**What to produce**
Where does the string "calculator" appear in the records? Copy every line that contains it.

START Information given

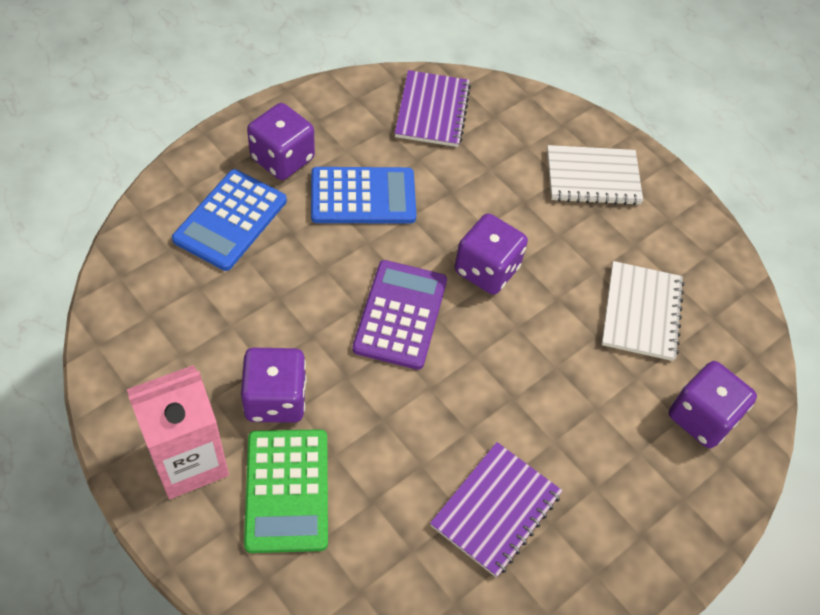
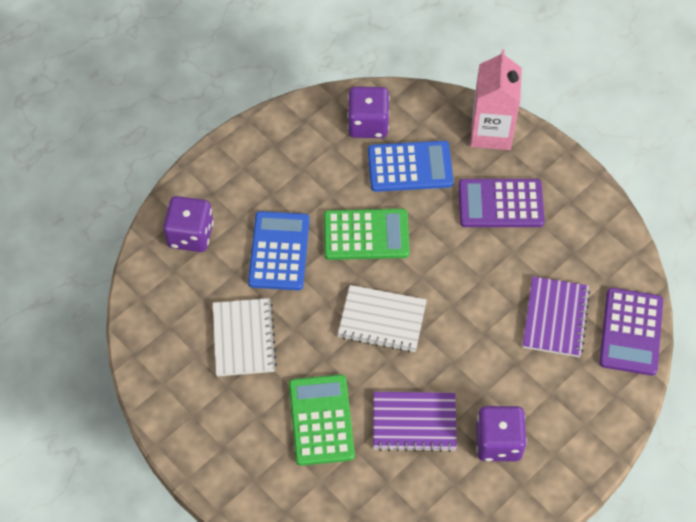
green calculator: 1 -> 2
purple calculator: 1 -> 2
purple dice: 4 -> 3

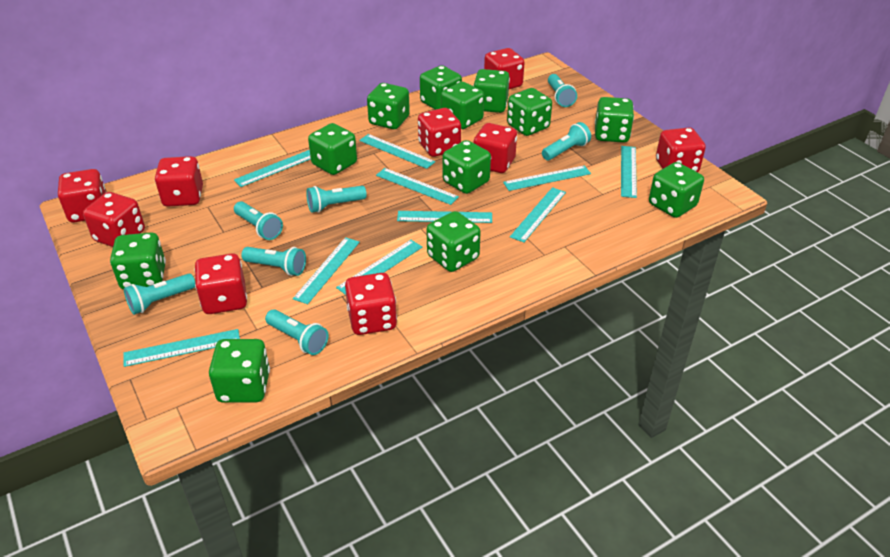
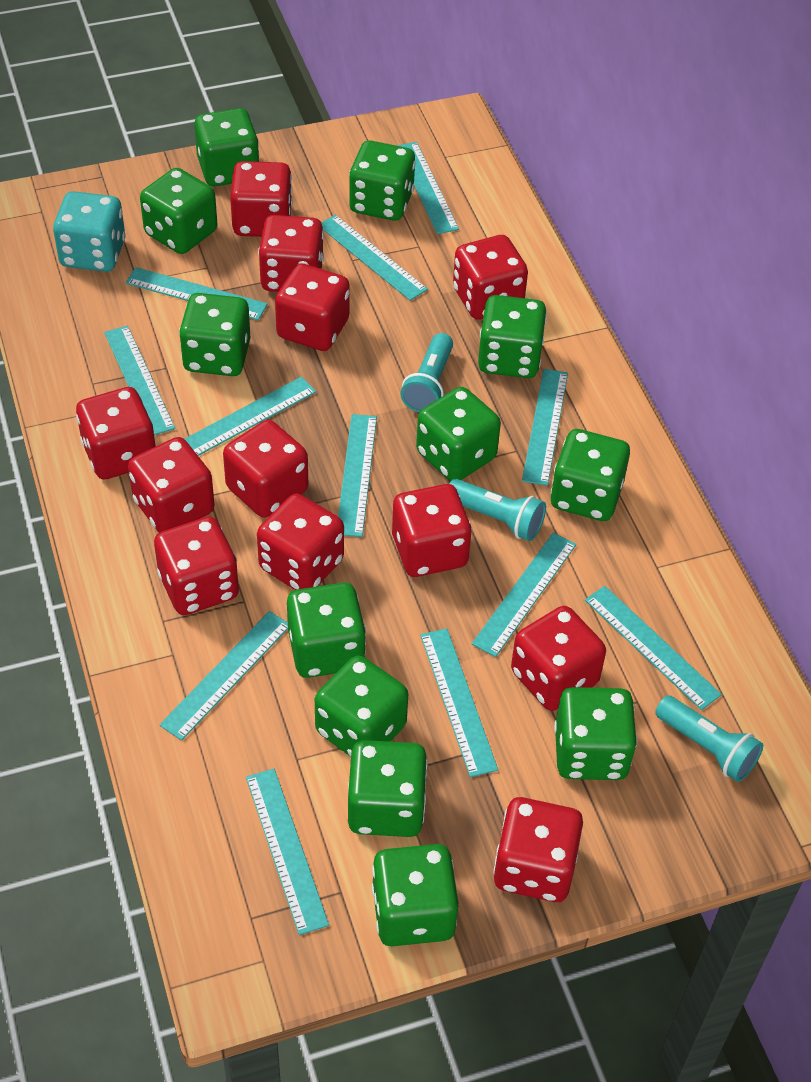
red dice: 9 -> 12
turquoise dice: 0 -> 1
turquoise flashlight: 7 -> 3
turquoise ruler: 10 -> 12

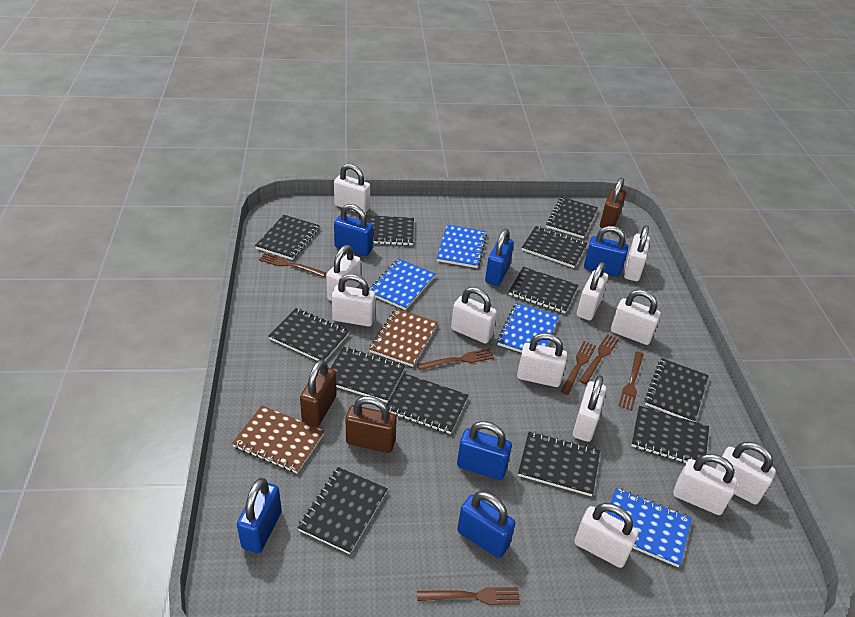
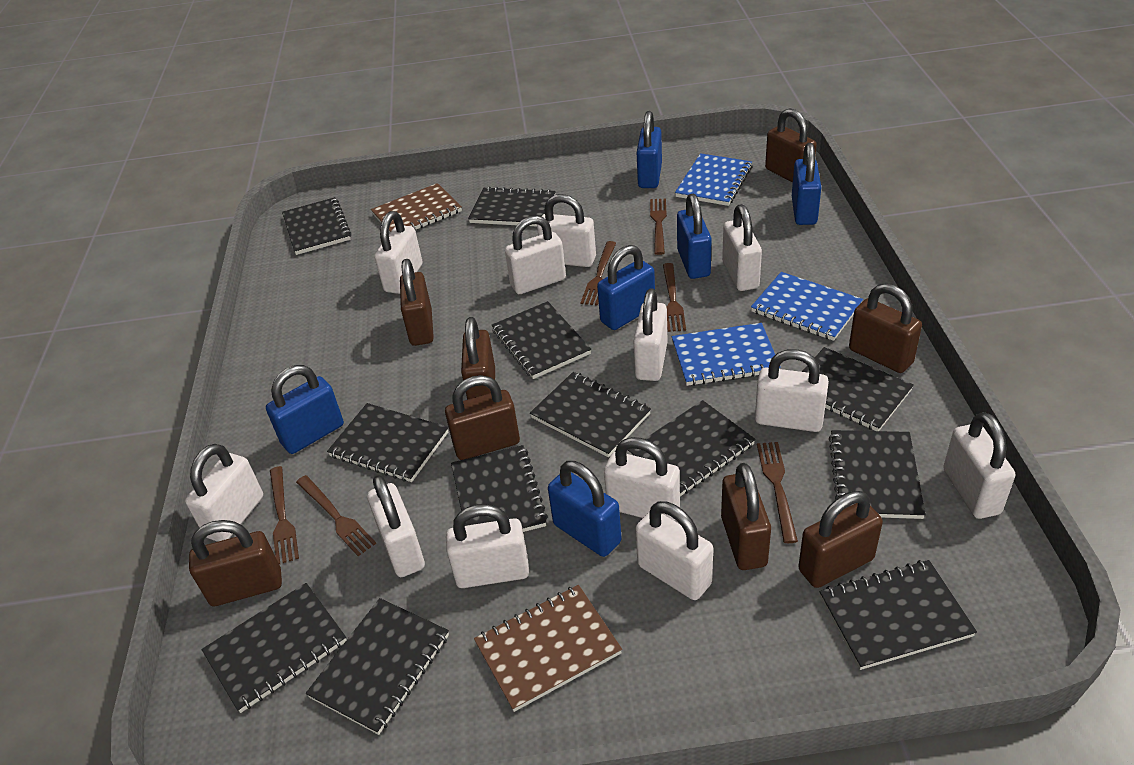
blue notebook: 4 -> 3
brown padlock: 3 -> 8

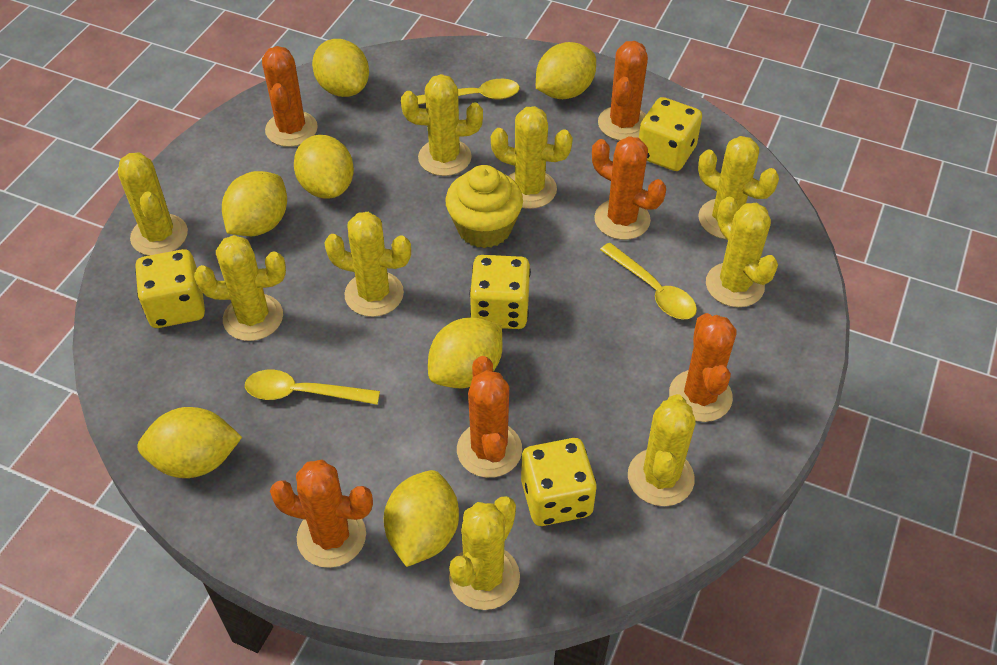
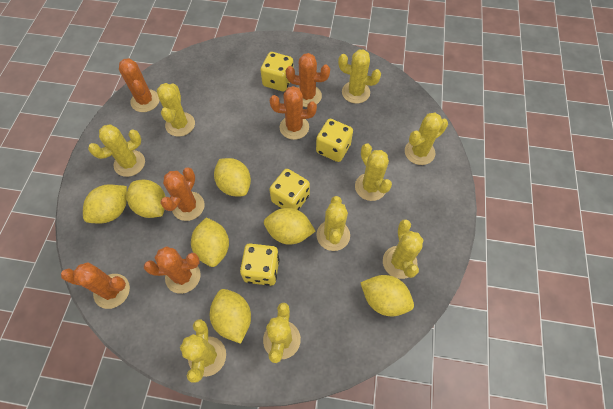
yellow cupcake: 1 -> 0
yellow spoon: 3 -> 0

END Information given

**Exercise response**
green calculator: 1 -> 2
purple calculator: 1 -> 2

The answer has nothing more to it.